## What is being asked
Show all lines from the data that include the word "yellow".

## Information shown

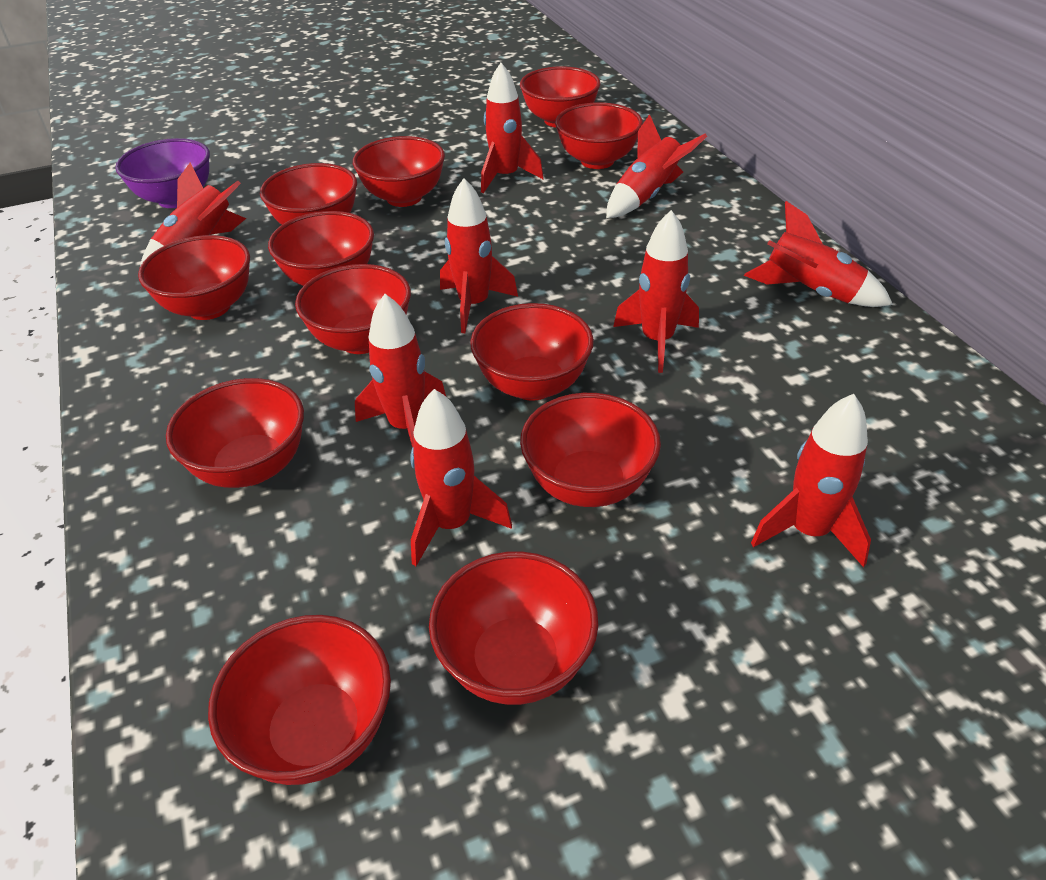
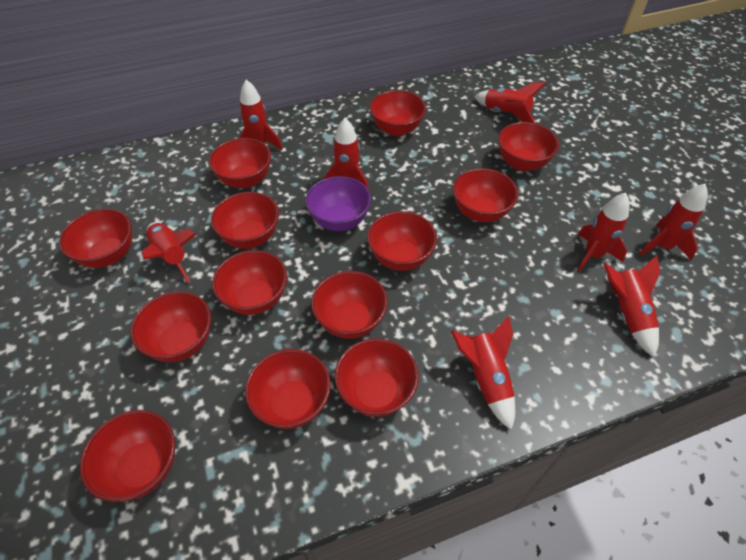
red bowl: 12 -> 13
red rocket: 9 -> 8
==
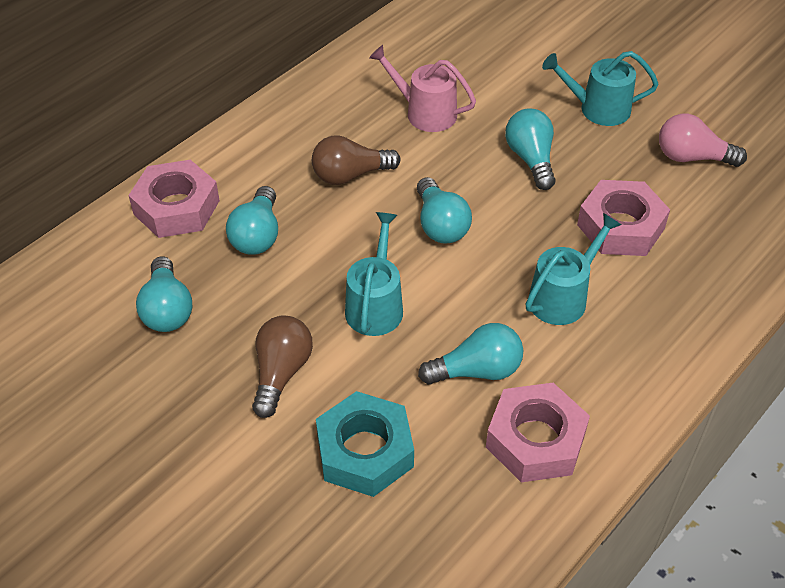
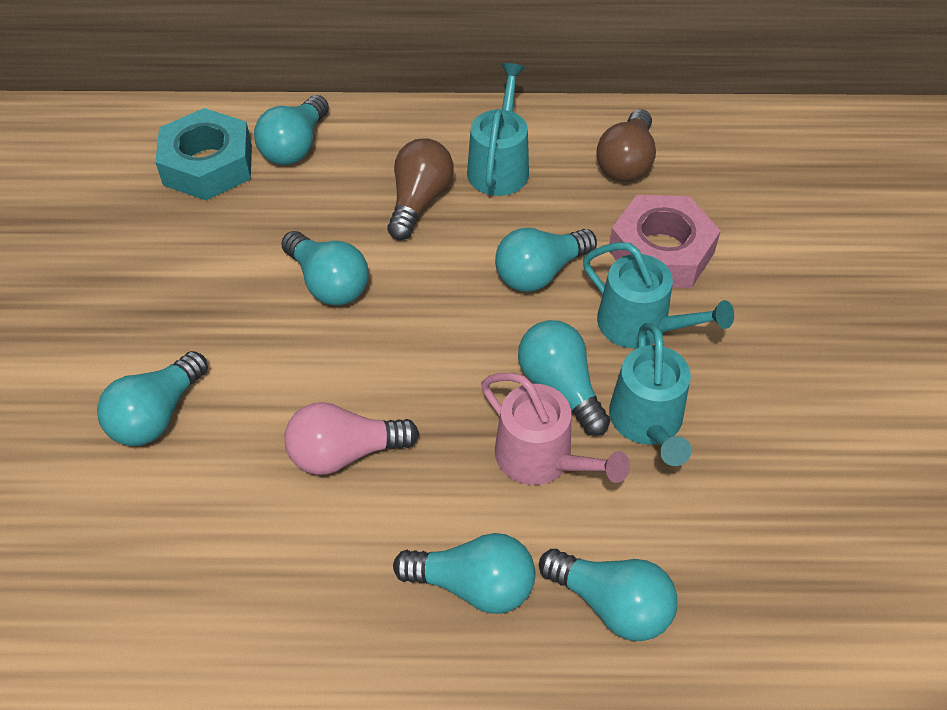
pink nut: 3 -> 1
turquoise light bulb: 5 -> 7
...
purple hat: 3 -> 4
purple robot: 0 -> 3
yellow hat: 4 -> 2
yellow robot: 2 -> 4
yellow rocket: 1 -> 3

## Written solution
yellow hat: 4 -> 2
yellow robot: 2 -> 4
yellow rocket: 1 -> 3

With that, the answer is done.